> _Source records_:

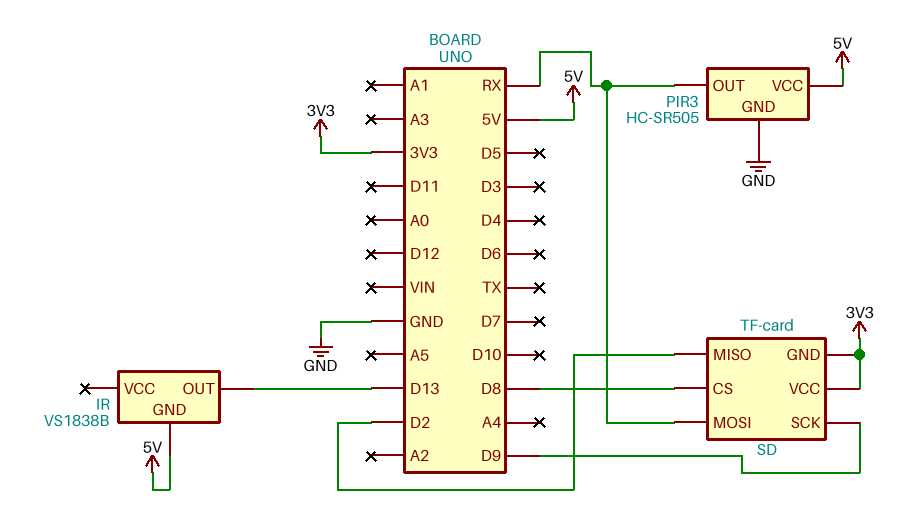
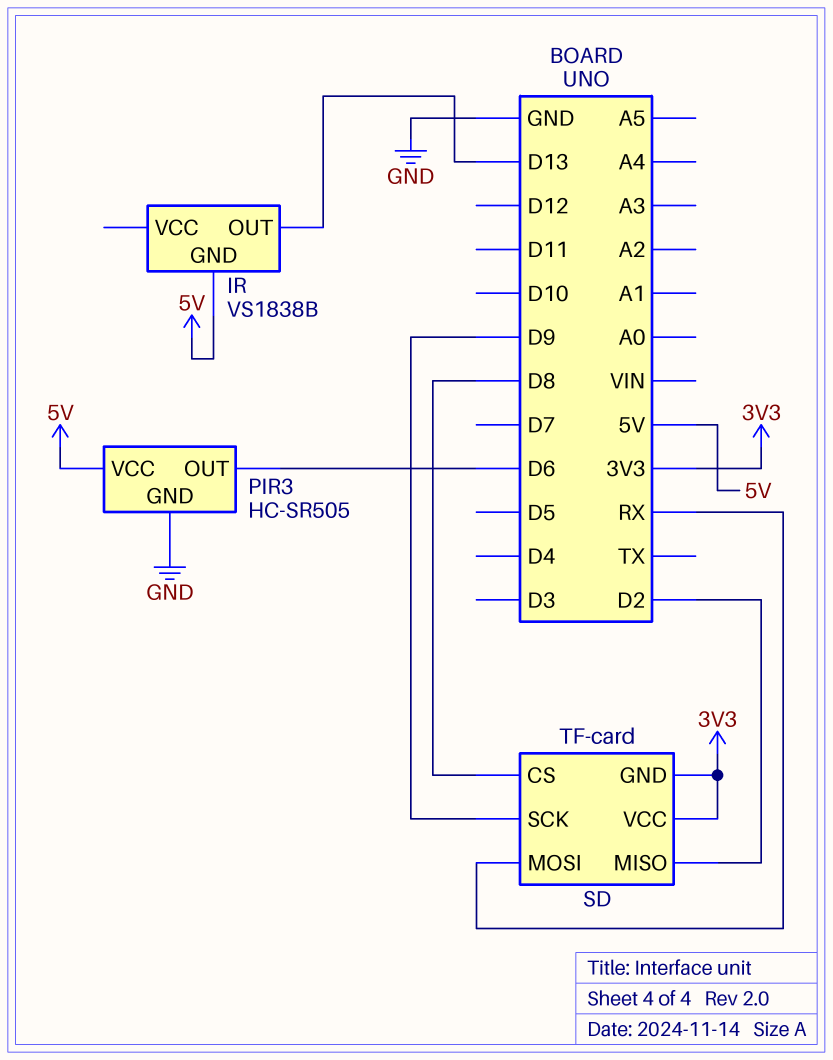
PIR3 pin OUT: RX -> D6

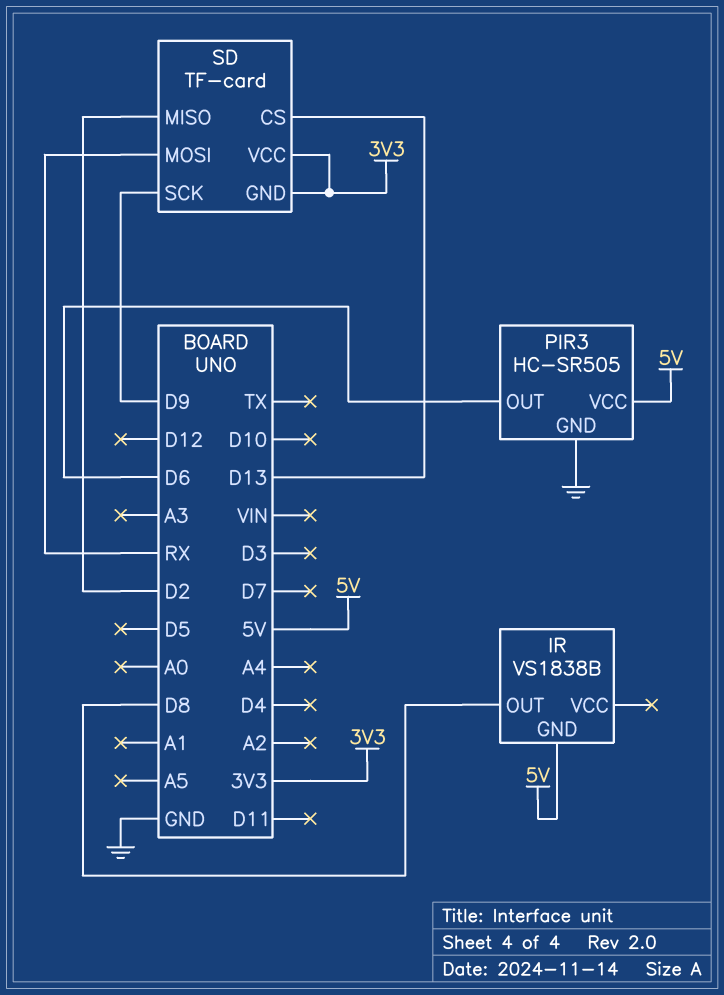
IR pin OUT: D13 -> D8
SD pin CS: D8 -> D13

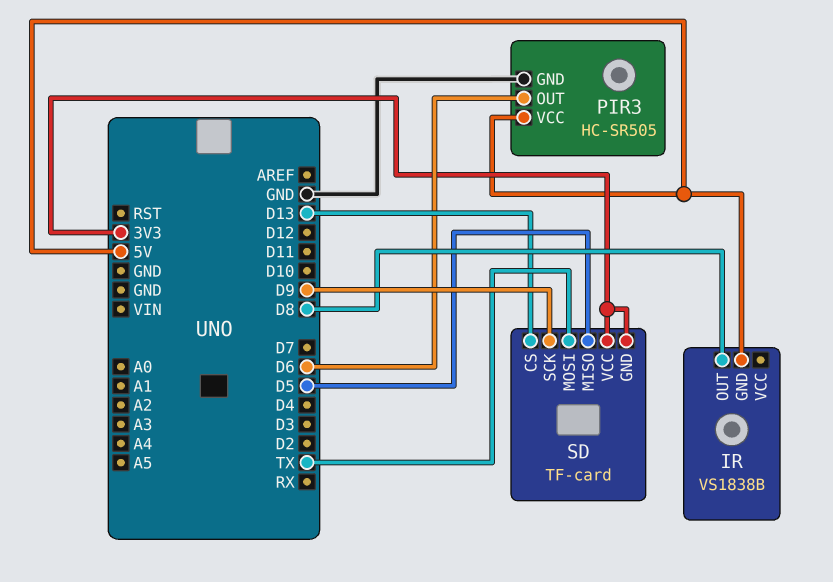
SD pin MISO: D2 -> D5
SD pin MOSI: RX -> TX

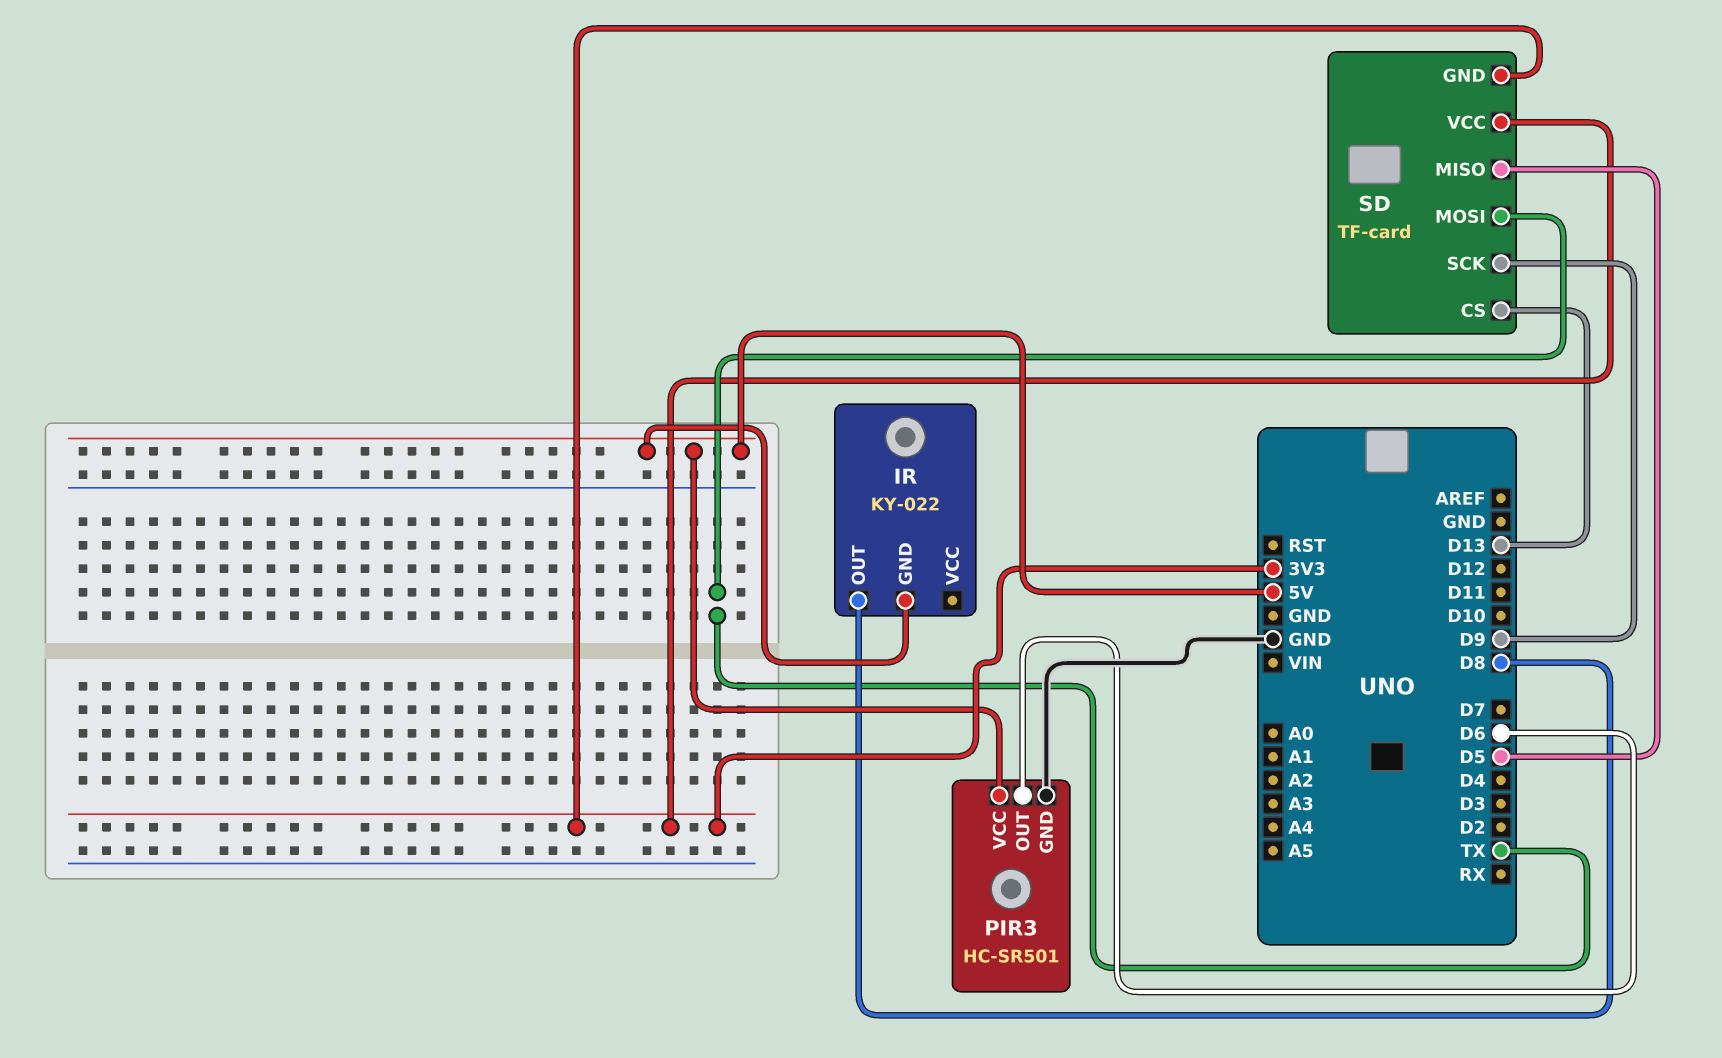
IR: VS1838B -> KY-022
PIR3: HC-SR505 -> HC-SR501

> _WHAT IS EXPECTED_: Omitting the pictures, copy each record above exactly as it stands.

> _COMPLETED TASK_:
PIR3 pin OUT: RX -> D6

IR pin OUT: D13 -> D8
SD pin CS: D8 -> D13

SD pin MISO: D2 -> D5
SD pin MOSI: RX -> TX

IR: VS1838B -> KY-022
PIR3: HC-SR505 -> HC-SR501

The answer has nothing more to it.